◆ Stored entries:
—————
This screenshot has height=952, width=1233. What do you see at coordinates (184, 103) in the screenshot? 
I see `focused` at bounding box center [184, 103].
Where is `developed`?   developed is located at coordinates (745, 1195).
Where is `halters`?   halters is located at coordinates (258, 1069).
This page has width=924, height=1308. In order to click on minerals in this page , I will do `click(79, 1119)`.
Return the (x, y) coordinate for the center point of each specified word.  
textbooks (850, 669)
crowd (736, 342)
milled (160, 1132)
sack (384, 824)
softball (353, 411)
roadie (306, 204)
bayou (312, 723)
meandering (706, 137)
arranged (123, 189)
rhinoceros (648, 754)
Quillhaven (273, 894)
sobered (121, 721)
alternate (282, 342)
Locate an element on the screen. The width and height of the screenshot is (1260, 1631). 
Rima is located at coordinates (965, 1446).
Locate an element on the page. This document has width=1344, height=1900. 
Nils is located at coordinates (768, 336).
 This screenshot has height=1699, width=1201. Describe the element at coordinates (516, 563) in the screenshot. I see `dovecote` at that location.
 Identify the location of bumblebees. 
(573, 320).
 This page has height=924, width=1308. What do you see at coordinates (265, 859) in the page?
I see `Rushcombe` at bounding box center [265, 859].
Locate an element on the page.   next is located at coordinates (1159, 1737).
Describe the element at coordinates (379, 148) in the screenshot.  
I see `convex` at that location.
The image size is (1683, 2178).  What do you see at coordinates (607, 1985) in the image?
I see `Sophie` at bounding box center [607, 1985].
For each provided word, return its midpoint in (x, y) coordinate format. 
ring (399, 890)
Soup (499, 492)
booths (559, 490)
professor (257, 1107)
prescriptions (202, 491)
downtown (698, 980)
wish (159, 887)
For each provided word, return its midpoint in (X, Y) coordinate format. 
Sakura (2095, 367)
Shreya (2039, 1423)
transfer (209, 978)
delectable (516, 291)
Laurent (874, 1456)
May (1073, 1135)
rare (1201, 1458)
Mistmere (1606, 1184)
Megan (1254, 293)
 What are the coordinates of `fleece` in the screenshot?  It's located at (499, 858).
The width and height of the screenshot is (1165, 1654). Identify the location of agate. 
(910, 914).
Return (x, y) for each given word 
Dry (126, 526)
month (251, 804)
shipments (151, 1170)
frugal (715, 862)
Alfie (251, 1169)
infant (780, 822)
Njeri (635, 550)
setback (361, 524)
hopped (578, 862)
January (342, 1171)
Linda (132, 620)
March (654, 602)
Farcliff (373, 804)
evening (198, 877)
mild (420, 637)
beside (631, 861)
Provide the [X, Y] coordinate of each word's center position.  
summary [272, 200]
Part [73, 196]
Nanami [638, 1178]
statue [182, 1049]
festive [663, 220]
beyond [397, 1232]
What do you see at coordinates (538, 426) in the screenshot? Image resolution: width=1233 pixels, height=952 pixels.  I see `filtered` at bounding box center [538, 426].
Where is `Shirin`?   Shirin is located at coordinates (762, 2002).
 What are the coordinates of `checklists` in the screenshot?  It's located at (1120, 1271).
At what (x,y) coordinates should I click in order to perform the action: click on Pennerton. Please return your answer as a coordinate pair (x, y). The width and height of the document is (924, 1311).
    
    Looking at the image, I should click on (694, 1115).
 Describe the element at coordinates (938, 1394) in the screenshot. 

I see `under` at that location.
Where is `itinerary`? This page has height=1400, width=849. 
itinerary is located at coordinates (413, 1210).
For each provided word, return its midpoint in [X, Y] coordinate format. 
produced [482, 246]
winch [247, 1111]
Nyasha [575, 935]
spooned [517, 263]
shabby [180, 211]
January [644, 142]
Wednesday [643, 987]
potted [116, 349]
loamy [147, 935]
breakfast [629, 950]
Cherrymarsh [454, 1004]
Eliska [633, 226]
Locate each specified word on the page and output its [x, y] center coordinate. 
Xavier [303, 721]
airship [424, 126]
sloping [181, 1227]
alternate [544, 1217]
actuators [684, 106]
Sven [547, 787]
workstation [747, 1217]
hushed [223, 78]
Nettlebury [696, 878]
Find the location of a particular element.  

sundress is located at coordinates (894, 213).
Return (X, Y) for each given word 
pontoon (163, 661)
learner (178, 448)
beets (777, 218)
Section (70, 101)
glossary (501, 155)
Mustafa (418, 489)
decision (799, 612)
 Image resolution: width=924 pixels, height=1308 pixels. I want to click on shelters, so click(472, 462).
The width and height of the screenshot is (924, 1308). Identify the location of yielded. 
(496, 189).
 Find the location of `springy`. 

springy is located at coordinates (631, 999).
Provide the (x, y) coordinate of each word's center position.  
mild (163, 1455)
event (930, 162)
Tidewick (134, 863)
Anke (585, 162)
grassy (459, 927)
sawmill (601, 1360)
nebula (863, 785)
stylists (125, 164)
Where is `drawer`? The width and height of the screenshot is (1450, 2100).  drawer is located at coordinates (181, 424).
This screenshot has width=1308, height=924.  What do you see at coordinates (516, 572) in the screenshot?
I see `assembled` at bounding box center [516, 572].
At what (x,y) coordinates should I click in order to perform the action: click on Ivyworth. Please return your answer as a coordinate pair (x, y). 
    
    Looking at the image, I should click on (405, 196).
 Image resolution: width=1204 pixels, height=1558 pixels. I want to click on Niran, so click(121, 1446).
—————
◆ Task objective: Gather every line of the listing that contains the word "action".

◆ Answer for the task:
At what (x,y) coordinates should I click in order to perform the action: click on Pennerton. Please return your answer as a coordinate pair (x, y). The width and height of the document is (924, 1311).
At what (x,y) coordinates should I click in order to perform the action: click on Ivyworth. Please return your answer as a coordinate pair (x, y). 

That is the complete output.